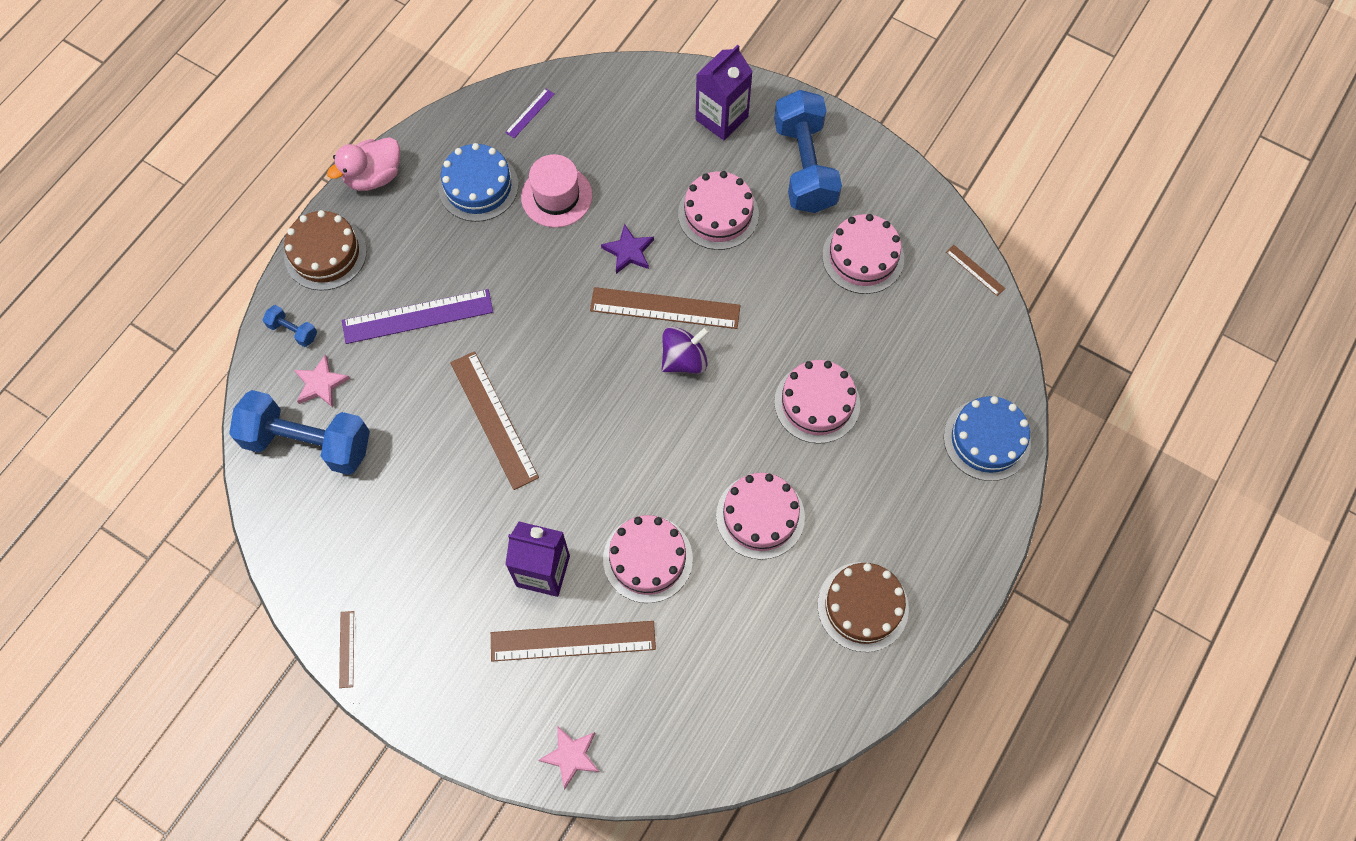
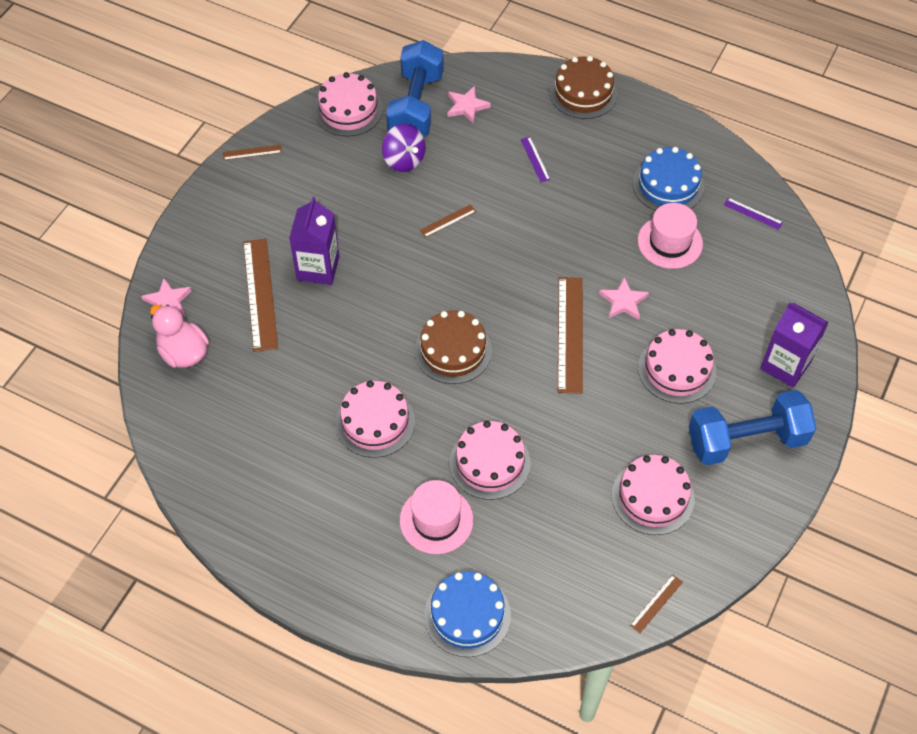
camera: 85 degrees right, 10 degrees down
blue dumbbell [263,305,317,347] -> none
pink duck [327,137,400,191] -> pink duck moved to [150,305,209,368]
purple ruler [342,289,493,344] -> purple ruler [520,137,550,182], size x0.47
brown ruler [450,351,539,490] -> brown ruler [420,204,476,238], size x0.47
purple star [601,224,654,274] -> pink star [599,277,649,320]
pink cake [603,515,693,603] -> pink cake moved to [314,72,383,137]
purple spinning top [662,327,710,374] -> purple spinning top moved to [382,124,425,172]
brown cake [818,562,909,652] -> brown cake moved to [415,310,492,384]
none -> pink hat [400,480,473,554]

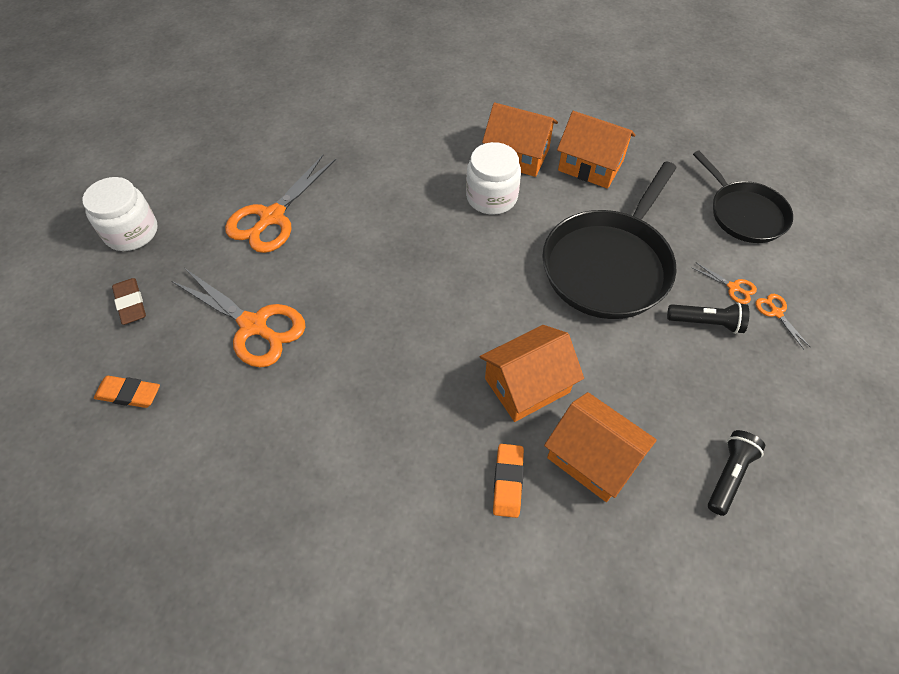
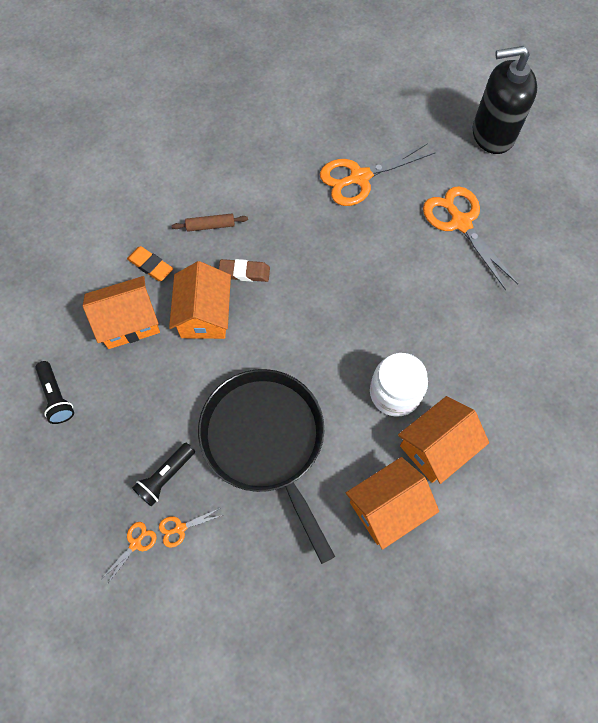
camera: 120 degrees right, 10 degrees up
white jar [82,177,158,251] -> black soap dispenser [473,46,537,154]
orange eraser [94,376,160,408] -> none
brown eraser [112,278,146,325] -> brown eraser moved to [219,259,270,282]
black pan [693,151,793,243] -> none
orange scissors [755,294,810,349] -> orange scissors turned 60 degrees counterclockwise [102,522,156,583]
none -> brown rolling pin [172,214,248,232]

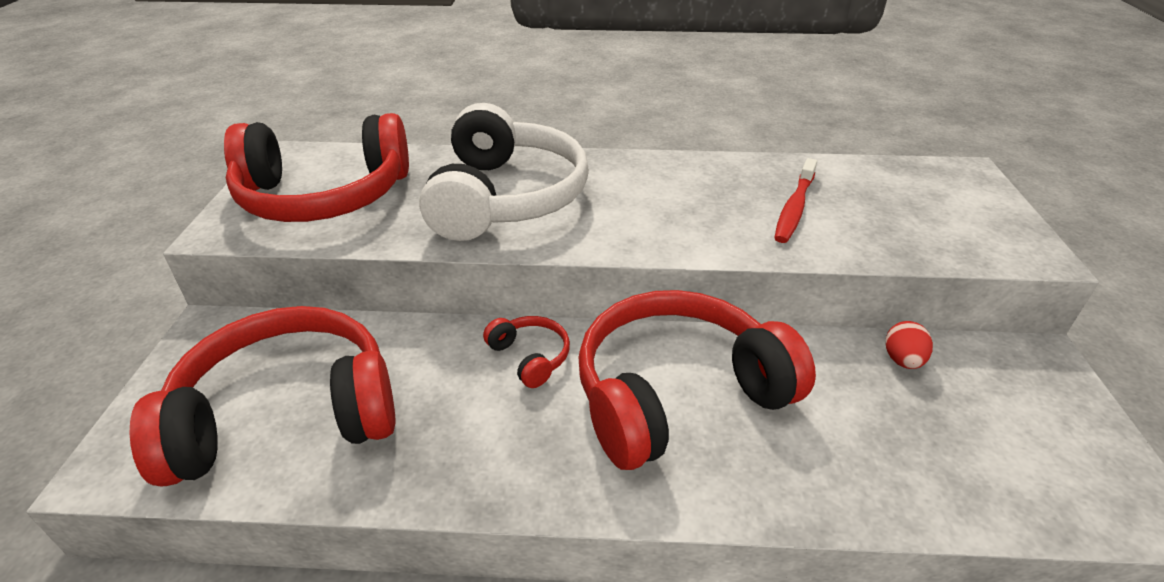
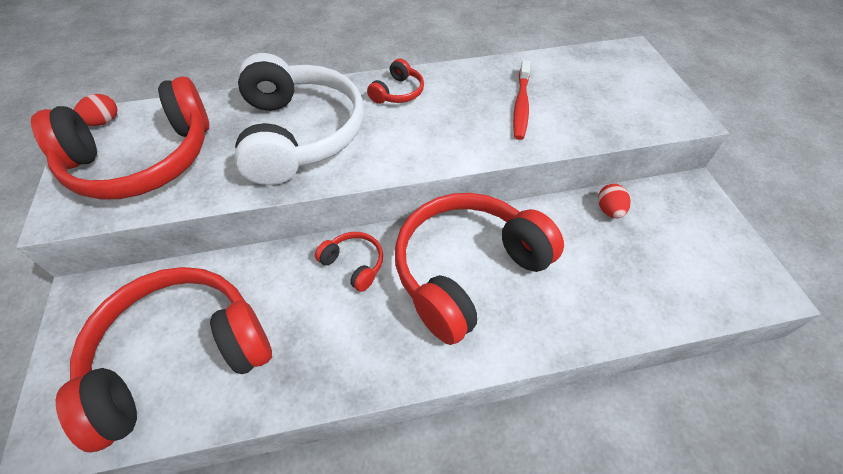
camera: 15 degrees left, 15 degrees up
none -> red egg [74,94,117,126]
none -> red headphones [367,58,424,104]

→ **Assignment**
Repeat the whole of the material above exactly, but keep the pictures out.

→ **Output of the exercise**
camera: 85 degrees right, 10 degrees down
blue dumbbell [263,305,317,347] -> none
pink duck [327,137,400,191] -> pink duck moved to [150,305,209,368]
purple ruler [342,289,493,344] -> purple ruler [520,137,550,182], size x0.47
brown ruler [450,351,539,490] -> brown ruler [420,204,476,238], size x0.47
purple star [601,224,654,274] -> pink star [599,277,649,320]
pink cake [603,515,693,603] -> pink cake moved to [314,72,383,137]
purple spinning top [662,327,710,374] -> purple spinning top moved to [382,124,425,172]
brown cake [818,562,909,652] -> brown cake moved to [415,310,492,384]
none -> pink hat [400,480,473,554]

camera: 120 degrees right, 10 degrees up
white jar [82,177,158,251] -> black soap dispenser [473,46,537,154]
orange eraser [94,376,160,408] -> none
brown eraser [112,278,146,325] -> brown eraser moved to [219,259,270,282]
black pan [693,151,793,243] -> none
orange scissors [755,294,810,349] -> orange scissors turned 60 degrees counterclockwise [102,522,156,583]
none -> brown rolling pin [172,214,248,232]

camera: 15 degrees left, 15 degrees up
none -> red egg [74,94,117,126]
none -> red headphones [367,58,424,104]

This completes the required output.